Problem requirements
All lines from the one with "turquoise stacking toy [468,120,518,190]" to the end of the entries below must be written out exactly. Leave out any other line.

● ● ● ● ●

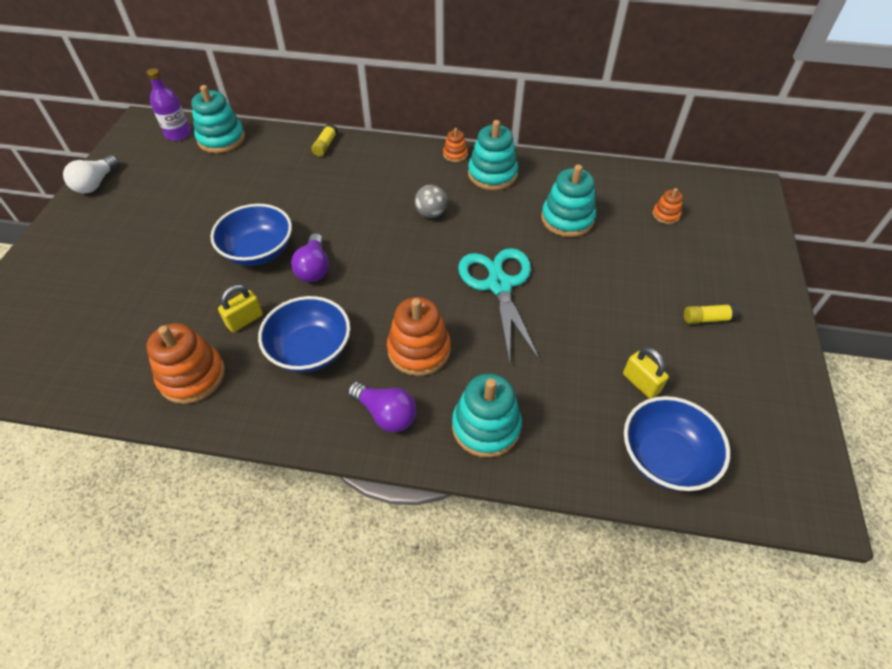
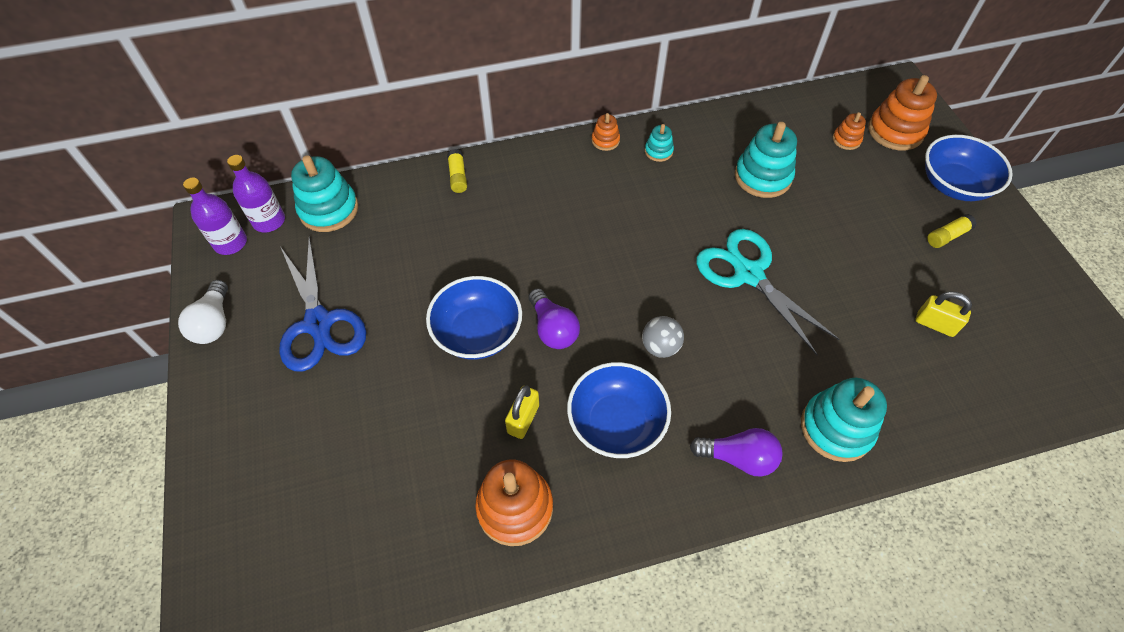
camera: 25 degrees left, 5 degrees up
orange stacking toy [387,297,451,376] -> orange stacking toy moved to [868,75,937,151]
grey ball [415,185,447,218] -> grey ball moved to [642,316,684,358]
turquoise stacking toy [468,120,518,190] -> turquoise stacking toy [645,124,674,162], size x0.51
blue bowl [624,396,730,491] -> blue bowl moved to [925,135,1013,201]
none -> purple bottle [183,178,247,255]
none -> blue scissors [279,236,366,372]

● ● ● ● ●

Written answer
turquoise stacking toy [468,120,518,190] -> turquoise stacking toy [645,124,674,162], size x0.51
blue bowl [624,396,730,491] -> blue bowl moved to [925,135,1013,201]
none -> purple bottle [183,178,247,255]
none -> blue scissors [279,236,366,372]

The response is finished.